**ABOUT THIS EXERCISE**
Your answer should be every line of the records that contains the word "star", copied as it stands.

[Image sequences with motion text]

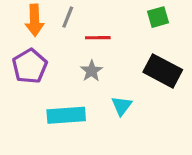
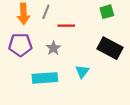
purple pentagon: (30, 66) -> (20, 45), turned 30
gray star: (92, 71) -> (53, 48), moved

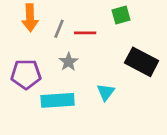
gray line: (46, 12) -> (59, 29), moved
green square: (107, 12) -> (121, 15), moved
purple pentagon: (20, 45) -> (26, 74), moved

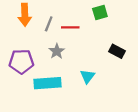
black rectangle: (142, 62) -> (117, 51), size x0.6

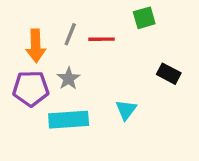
orange arrow: (25, 15) -> (36, 46), moved
gray star: (57, 51) -> (69, 79), moved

**THE ANSWER**
gray star: (92, 71) -> (53, 48), moved
gray star: (57, 51) -> (69, 79), moved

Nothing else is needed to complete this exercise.